Stored items

- - -

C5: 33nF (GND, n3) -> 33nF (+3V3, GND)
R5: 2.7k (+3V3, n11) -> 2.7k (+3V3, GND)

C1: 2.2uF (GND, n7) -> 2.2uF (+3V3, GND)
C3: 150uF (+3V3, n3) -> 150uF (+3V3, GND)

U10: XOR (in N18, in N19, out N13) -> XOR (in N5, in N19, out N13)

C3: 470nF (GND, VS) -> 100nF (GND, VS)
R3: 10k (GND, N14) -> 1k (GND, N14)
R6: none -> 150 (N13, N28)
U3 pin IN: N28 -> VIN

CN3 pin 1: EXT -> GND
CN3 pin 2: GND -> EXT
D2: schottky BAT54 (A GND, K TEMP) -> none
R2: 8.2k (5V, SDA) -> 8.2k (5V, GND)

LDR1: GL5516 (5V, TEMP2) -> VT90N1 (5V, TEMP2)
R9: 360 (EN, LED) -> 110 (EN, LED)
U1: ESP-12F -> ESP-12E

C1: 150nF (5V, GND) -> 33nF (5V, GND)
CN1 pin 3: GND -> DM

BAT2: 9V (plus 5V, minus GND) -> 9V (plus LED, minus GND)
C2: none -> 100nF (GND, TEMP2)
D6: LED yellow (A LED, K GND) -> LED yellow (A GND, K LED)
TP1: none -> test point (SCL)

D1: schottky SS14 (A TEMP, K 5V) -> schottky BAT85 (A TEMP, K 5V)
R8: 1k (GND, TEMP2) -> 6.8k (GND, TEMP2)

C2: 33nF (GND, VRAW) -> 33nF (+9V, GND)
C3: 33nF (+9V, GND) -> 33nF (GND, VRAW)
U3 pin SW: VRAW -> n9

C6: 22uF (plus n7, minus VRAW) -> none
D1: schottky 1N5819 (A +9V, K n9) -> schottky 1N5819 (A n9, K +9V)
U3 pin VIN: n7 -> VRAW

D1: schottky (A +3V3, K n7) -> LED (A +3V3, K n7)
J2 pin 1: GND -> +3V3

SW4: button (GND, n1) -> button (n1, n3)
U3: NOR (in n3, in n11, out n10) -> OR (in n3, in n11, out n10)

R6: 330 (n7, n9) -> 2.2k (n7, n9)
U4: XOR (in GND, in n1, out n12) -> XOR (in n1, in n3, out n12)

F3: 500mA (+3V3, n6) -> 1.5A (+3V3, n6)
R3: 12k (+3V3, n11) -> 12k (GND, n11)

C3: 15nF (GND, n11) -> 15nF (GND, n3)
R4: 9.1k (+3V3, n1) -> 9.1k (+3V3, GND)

- - -

| Exercise prompt |
Each record above, from first to last, should be written out again exactly.

| Expected answer |
C5: 33nF (GND, n3) -> 33nF (+3V3, GND)
R5: 2.7k (+3V3, n11) -> 2.7k (+3V3, GND)

C1: 2.2uF (GND, n7) -> 2.2uF (+3V3, GND)
C3: 150uF (+3V3, n3) -> 150uF (+3V3, GND)

U10: XOR (in N18, in N19, out N13) -> XOR (in N5, in N19, out N13)

C3: 470nF (GND, VS) -> 100nF (GND, VS)
R3: 10k (GND, N14) -> 1k (GND, N14)
R6: none -> 150 (N13, N28)
U3 pin IN: N28 -> VIN

CN3 pin 1: EXT -> GND
CN3 pin 2: GND -> EXT
D2: schottky BAT54 (A GND, K TEMP) -> none
R2: 8.2k (5V, SDA) -> 8.2k (5V, GND)

LDR1: GL5516 (5V, TEMP2) -> VT90N1 (5V, TEMP2)
R9: 360 (EN, LED) -> 110 (EN, LED)
U1: ESP-12F -> ESP-12E

C1: 150nF (5V, GND) -> 33nF (5V, GND)
CN1 pin 3: GND -> DM

BAT2: 9V (plus 5V, minus GND) -> 9V (plus LED, minus GND)
C2: none -> 100nF (GND, TEMP2)
D6: LED yellow (A LED, K GND) -> LED yellow (A GND, K LED)
TP1: none -> test point (SCL)

D1: schottky SS14 (A TEMP, K 5V) -> schottky BAT85 (A TEMP, K 5V)
R8: 1k (GND, TEMP2) -> 6.8k (GND, TEMP2)

C2: 33nF (GND, VRAW) -> 33nF (+9V, GND)
C3: 33nF (+9V, GND) -> 33nF (GND, VRAW)
U3 pin SW: VRAW -> n9

C6: 22uF (plus n7, minus VRAW) -> none
D1: schottky 1N5819 (A +9V, K n9) -> schottky 1N5819 (A n9, K +9V)
U3 pin VIN: n7 -> VRAW

D1: schottky (A +3V3, K n7) -> LED (A +3V3, K n7)
J2 pin 1: GND -> +3V3

SW4: button (GND, n1) -> button (n1, n3)
U3: NOR (in n3, in n11, out n10) -> OR (in n3, in n11, out n10)

R6: 330 (n7, n9) -> 2.2k (n7, n9)
U4: XOR (in GND, in n1, out n12) -> XOR (in n1, in n3, out n12)

F3: 500mA (+3V3, n6) -> 1.5A (+3V3, n6)
R3: 12k (+3V3, n11) -> 12k (GND, n11)

C3: 15nF (GND, n11) -> 15nF (GND, n3)
R4: 9.1k (+3V3, n1) -> 9.1k (+3V3, GND)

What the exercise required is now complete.